Problem statement:
Retype the lines below exactly, from the one that contains "R4: 3.3k (U2/DIS, U2/THR)" through the last, and leave every picture out.

————

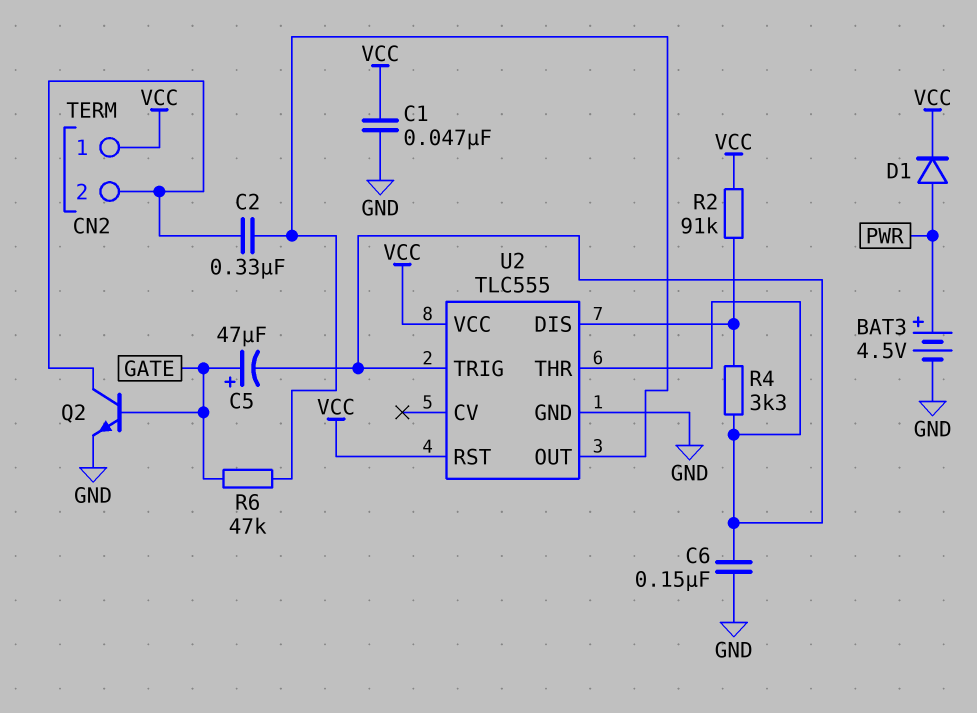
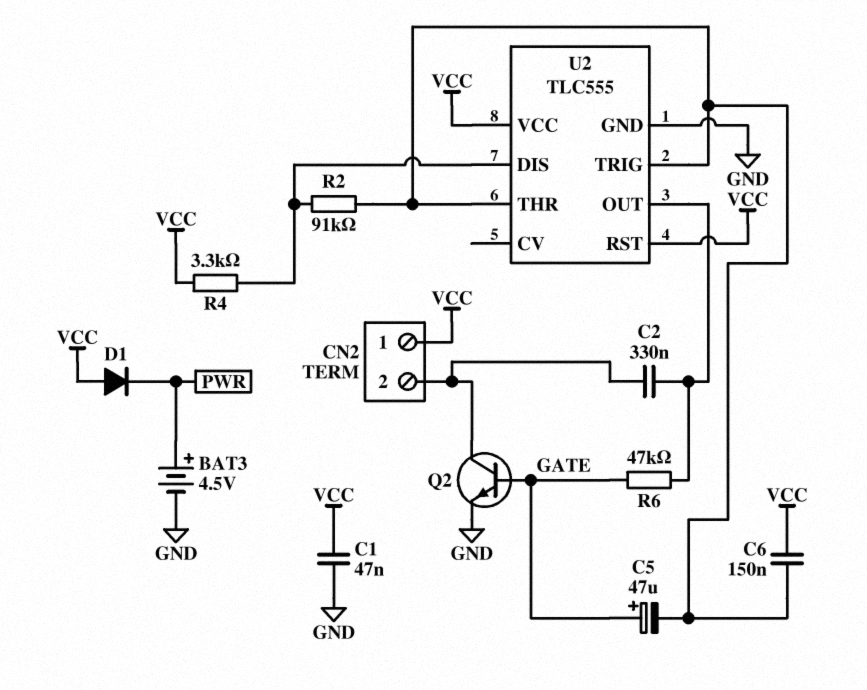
C6: 150nF (GND, U2/THR) -> 150nF (U2/THR, VCC)
D1: diode (A PWR, K VCC) -> diode (A VCC, K PWR)
R2: 91k (U2/DIS, VCC) -> 91k (U2/DIS, U2/THR)
R4: 3.3k (U2/DIS, U2/THR) -> 3.3k (U2/DIS, VCC)

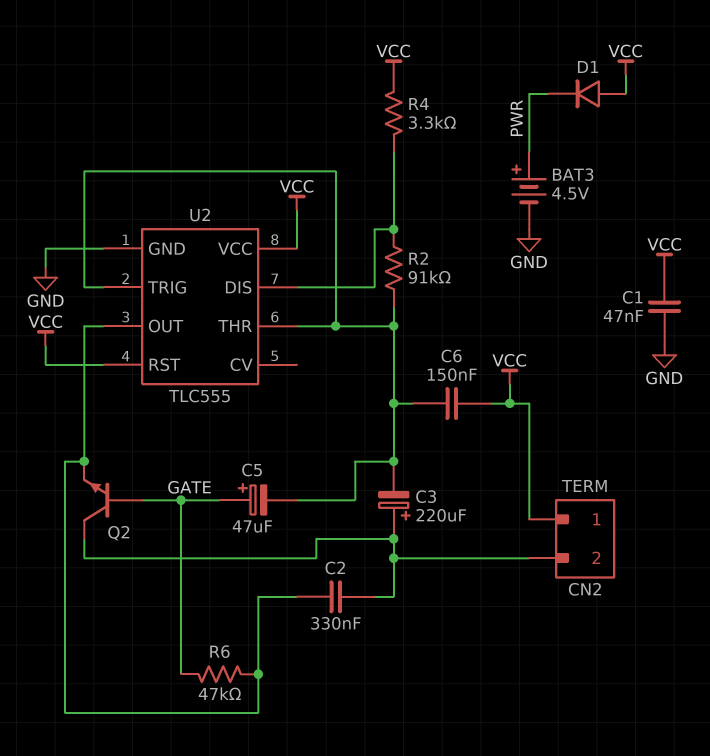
C3: none -> 220uF (plus CN2/2, minus U2/THR)
Q2: NPN (B GATE, C CN2/2, E GND) -> NPN (B GATE, C CN2/2, E U2/OUT)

————

Answer to the problem:
R4: 3.3k (U2/DIS, U2/THR) -> 3.3k (U2/DIS, VCC)

C3: none -> 220uF (plus CN2/2, minus U2/THR)
Q2: NPN (B GATE, C CN2/2, E GND) -> NPN (B GATE, C CN2/2, E U2/OUT)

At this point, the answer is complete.